## Record set
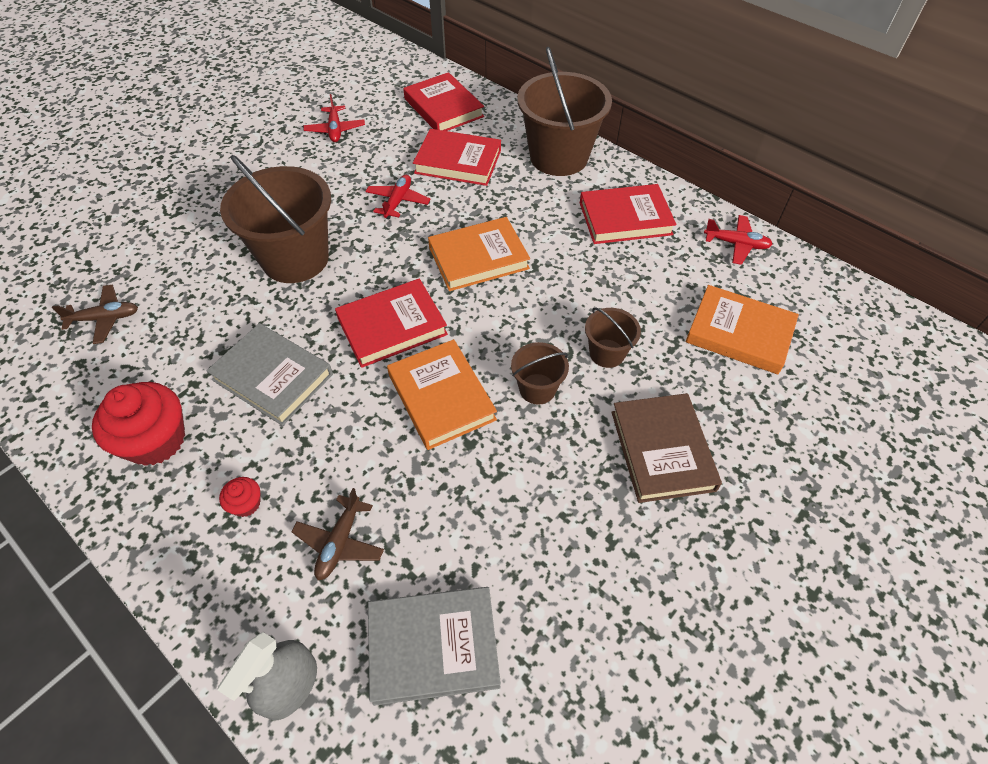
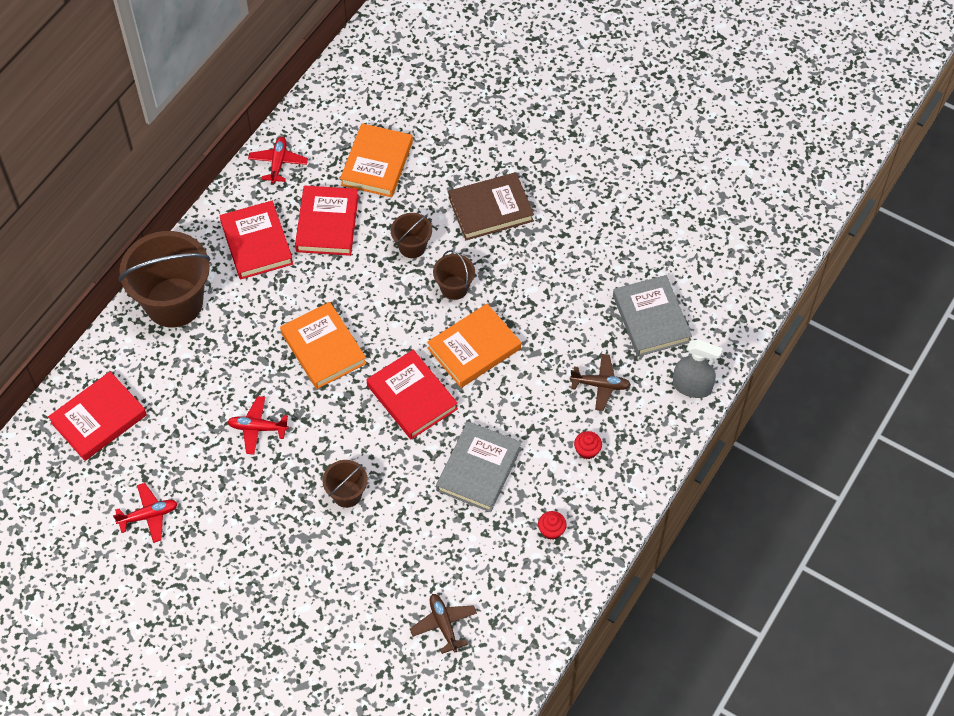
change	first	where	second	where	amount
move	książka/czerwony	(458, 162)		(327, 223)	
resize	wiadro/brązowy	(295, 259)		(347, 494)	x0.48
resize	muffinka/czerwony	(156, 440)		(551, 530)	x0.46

==

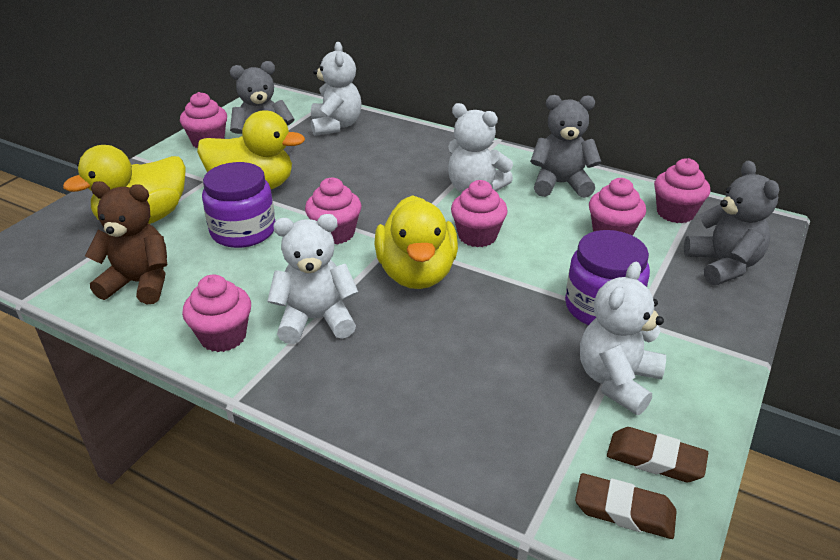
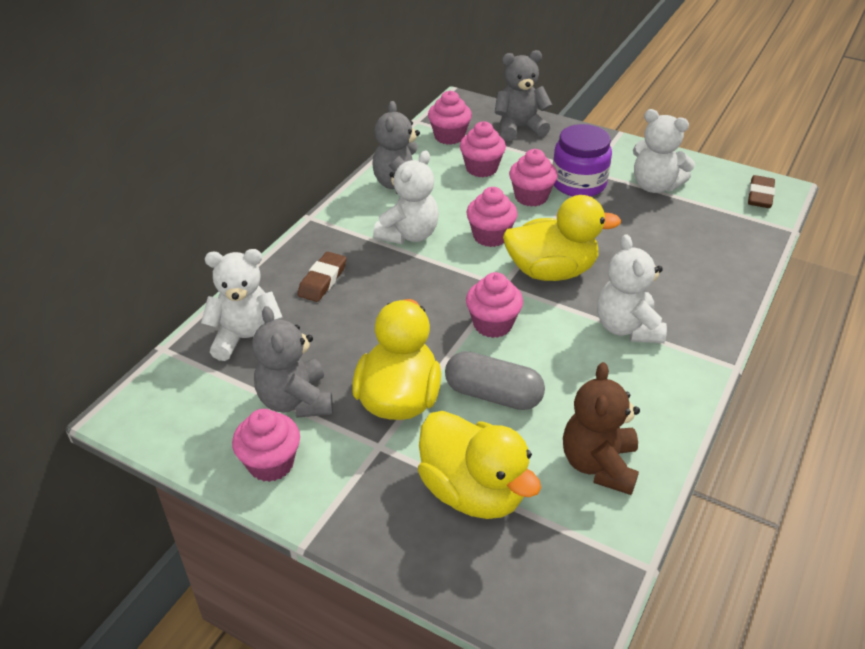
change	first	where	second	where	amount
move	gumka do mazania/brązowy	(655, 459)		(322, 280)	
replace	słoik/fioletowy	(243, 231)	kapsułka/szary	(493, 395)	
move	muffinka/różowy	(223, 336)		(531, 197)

## What is required
Locate all lines in the listing above with the word "move" and copy them.

## Written answer
move	książka/czerwony	(458, 162)		(327, 223)	
move	gumka do mazania/brązowy	(655, 459)		(322, 280)	
move	muffinka/różowy	(223, 336)		(531, 197)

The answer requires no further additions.